*What is expected*
Records follow. Print exactly the lines from the one that has "cyan brick B4 level" through the one that has "none -> blue brick G7 level 1", inclusive, and omit the pictures.

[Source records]
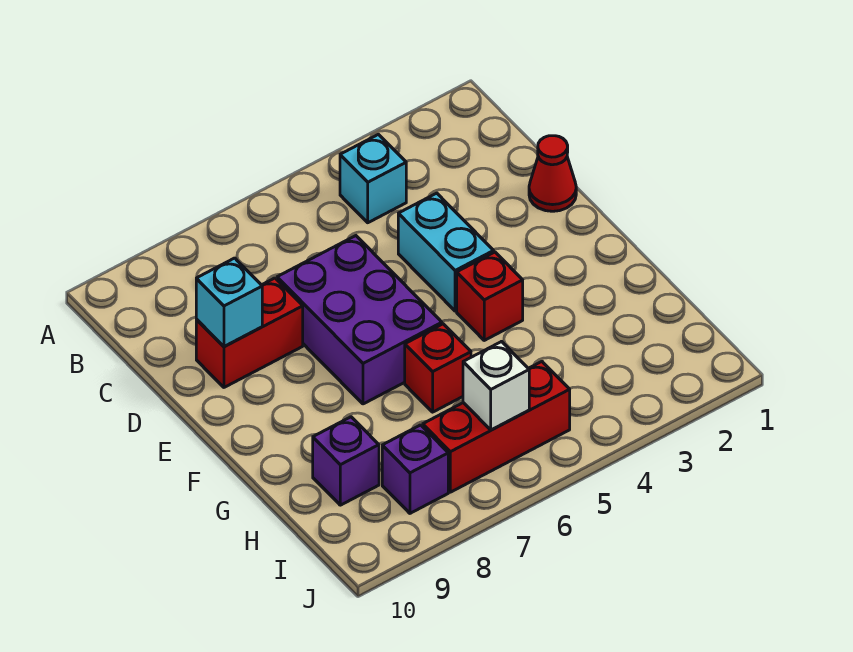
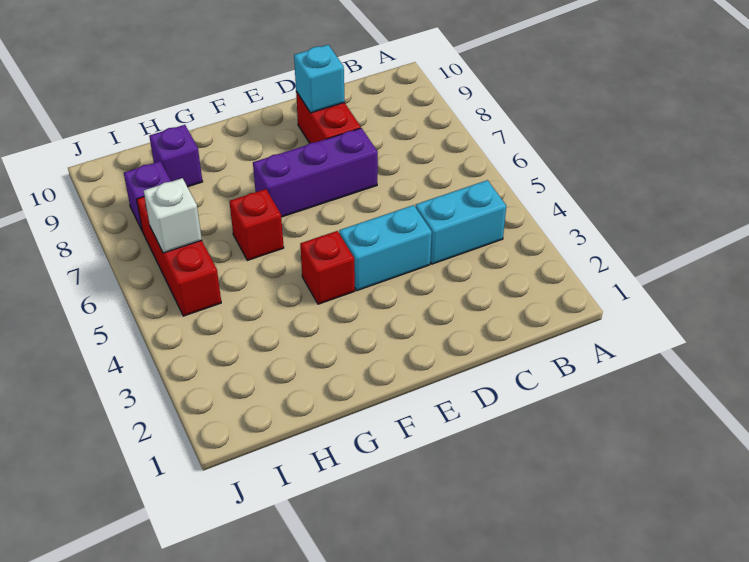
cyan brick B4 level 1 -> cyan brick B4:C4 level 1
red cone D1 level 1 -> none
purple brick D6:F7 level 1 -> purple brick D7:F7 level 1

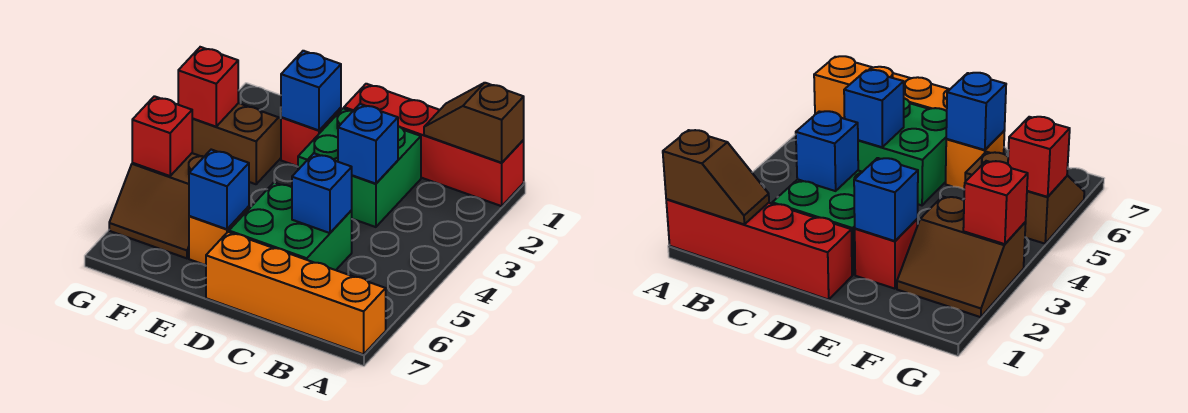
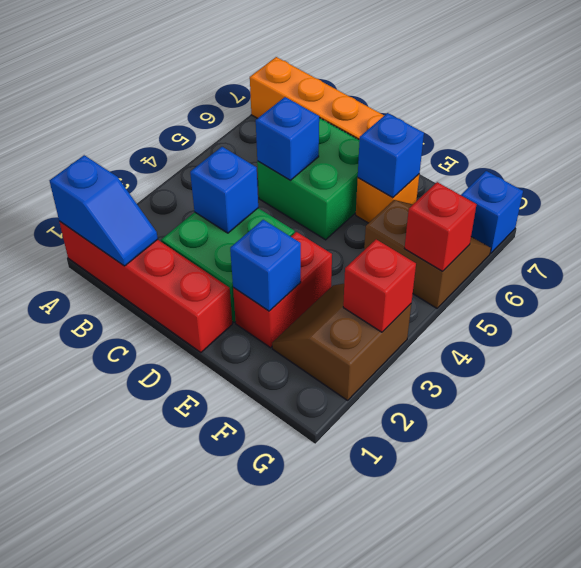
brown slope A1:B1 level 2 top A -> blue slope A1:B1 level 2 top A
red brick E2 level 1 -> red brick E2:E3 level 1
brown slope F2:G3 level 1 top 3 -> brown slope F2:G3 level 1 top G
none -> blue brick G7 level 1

--

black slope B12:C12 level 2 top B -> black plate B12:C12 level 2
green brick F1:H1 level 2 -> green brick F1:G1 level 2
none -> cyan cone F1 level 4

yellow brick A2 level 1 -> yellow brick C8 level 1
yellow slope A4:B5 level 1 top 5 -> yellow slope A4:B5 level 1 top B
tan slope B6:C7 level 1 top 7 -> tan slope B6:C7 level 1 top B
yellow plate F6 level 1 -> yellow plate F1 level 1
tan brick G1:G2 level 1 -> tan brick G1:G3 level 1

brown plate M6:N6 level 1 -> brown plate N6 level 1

*Result of the task*
cyan brick B4 level 1 -> cyan brick B4:C4 level 1
red cone D1 level 1 -> none
purple brick D6:F7 level 1 -> purple brick D7:F7 level 1

brown slope A1:B1 level 2 top A -> blue slope A1:B1 level 2 top A
red brick E2 level 1 -> red brick E2:E3 level 1
brown slope F2:G3 level 1 top 3 -> brown slope F2:G3 level 1 top G
none -> blue brick G7 level 1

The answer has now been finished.